■ **What you have to do**: Duplicate the rows from the line with "Does point (364, 305)" up to and including the line with "That is False.".

■ **Materials provided**:
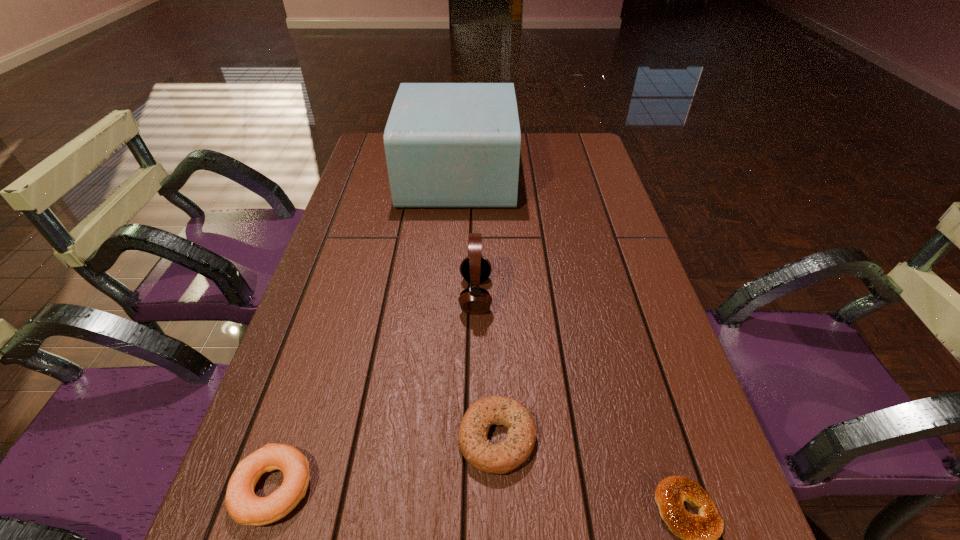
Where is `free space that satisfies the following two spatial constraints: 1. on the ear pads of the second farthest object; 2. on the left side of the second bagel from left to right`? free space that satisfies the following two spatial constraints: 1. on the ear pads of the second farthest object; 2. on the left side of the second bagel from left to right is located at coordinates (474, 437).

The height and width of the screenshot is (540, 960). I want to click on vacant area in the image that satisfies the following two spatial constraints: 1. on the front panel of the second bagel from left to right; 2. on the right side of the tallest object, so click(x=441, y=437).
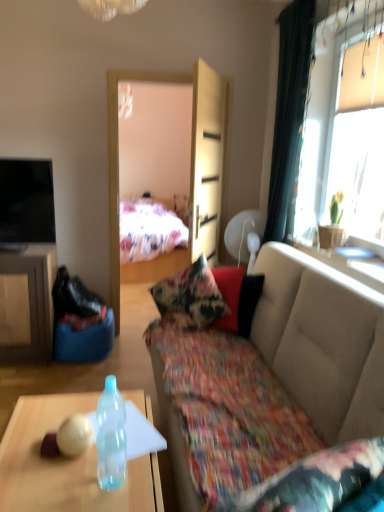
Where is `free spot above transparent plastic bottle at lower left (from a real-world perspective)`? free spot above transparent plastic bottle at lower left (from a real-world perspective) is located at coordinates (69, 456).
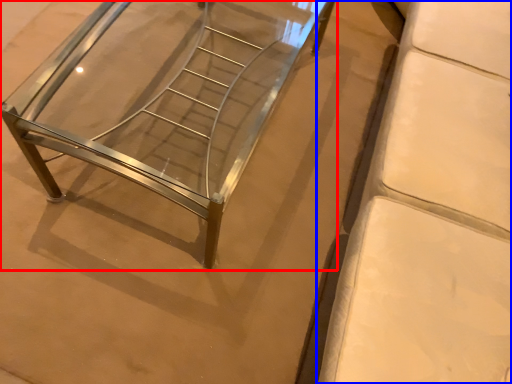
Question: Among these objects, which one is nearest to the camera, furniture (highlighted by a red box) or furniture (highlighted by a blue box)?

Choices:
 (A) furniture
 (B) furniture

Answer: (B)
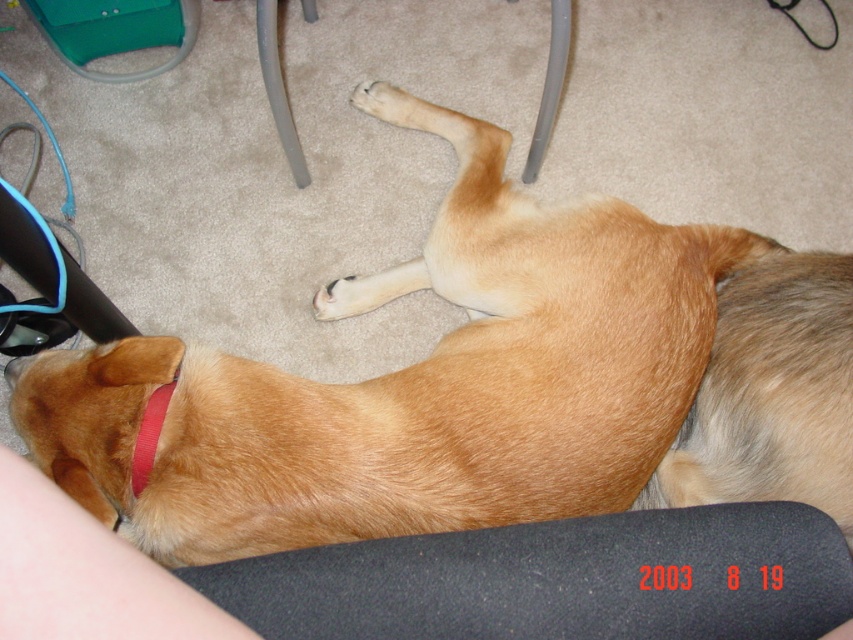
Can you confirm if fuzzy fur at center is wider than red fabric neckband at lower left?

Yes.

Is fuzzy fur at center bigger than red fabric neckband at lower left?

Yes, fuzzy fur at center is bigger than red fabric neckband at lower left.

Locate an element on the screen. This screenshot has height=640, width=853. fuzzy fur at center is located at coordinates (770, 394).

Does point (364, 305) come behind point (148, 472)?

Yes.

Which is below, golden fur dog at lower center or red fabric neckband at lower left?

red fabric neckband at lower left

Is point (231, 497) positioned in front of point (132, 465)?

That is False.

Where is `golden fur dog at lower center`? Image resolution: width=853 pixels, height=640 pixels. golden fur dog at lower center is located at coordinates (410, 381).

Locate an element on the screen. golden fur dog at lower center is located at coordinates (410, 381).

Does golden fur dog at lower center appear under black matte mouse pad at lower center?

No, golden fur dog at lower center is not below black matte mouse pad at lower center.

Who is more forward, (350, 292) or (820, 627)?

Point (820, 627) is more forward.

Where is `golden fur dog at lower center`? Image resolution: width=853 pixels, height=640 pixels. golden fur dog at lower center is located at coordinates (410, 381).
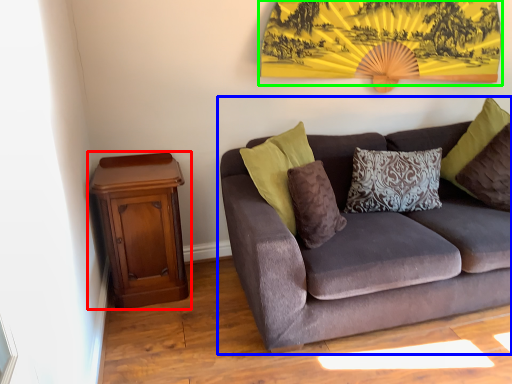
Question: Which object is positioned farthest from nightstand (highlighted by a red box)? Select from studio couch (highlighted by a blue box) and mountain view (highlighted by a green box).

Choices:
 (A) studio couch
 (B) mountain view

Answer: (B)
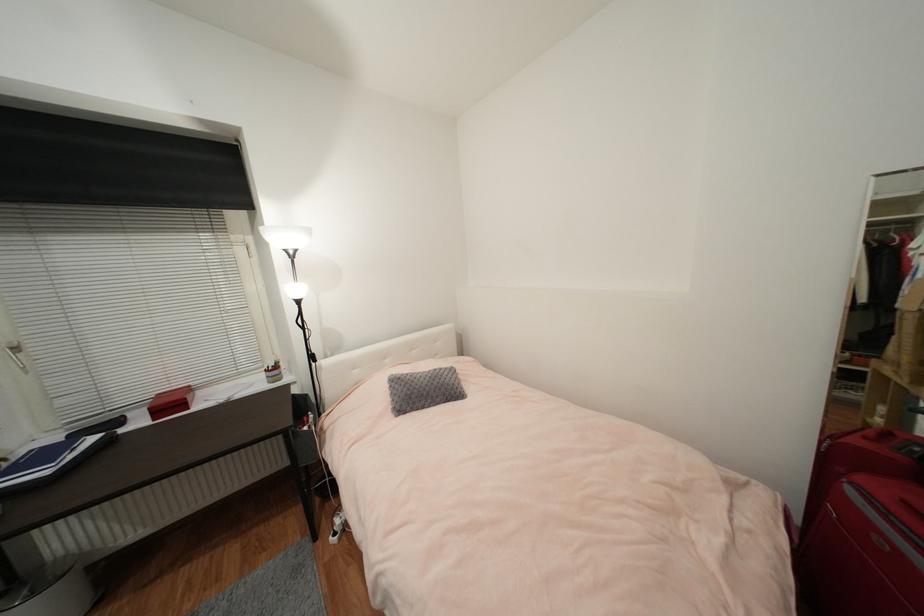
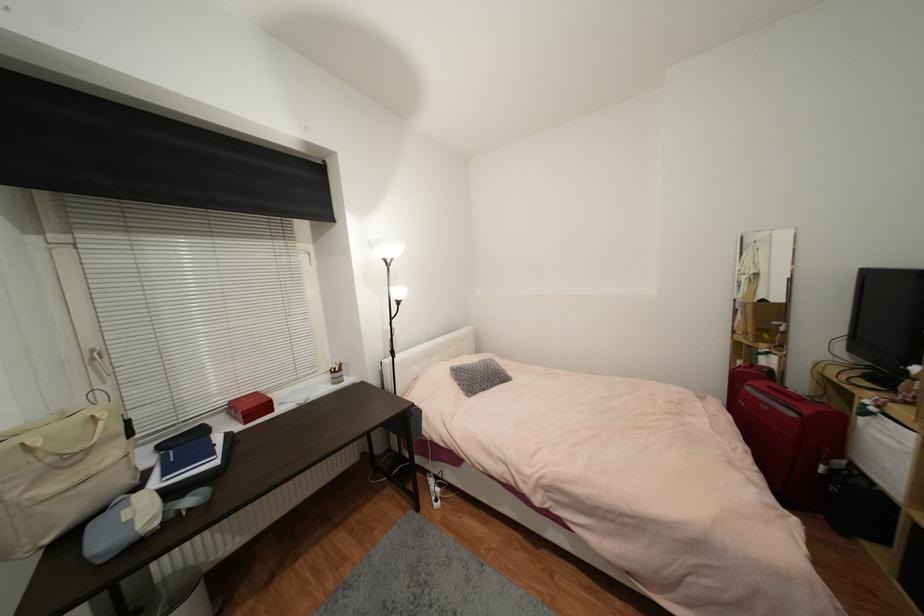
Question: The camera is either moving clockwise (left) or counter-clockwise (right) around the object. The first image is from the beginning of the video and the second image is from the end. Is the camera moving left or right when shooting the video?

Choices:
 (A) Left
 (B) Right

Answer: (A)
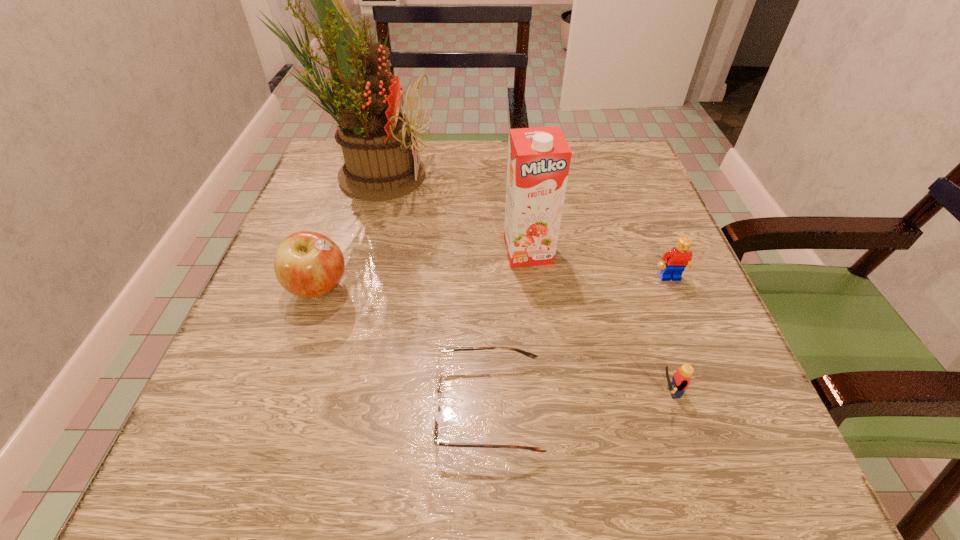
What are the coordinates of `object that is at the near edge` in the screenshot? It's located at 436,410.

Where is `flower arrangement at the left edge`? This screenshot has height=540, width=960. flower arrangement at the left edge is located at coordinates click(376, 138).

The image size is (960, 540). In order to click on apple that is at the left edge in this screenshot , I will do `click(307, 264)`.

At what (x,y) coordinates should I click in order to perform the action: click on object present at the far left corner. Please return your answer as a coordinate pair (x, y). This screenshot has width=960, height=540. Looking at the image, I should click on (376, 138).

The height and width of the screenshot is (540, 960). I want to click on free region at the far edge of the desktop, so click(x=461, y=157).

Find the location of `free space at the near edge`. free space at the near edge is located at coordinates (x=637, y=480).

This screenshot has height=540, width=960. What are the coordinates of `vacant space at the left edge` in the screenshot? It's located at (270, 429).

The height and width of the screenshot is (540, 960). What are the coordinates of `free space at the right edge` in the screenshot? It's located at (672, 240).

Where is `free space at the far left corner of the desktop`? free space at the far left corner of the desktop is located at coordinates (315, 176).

■ **Answer to the problem**:
Does point (364, 305) come behind point (148, 472)?

Yes.

Which is below, golden fur dog at lower center or red fabric neckband at lower left?

red fabric neckband at lower left

Is point (231, 497) positioned in front of point (132, 465)?

That is False.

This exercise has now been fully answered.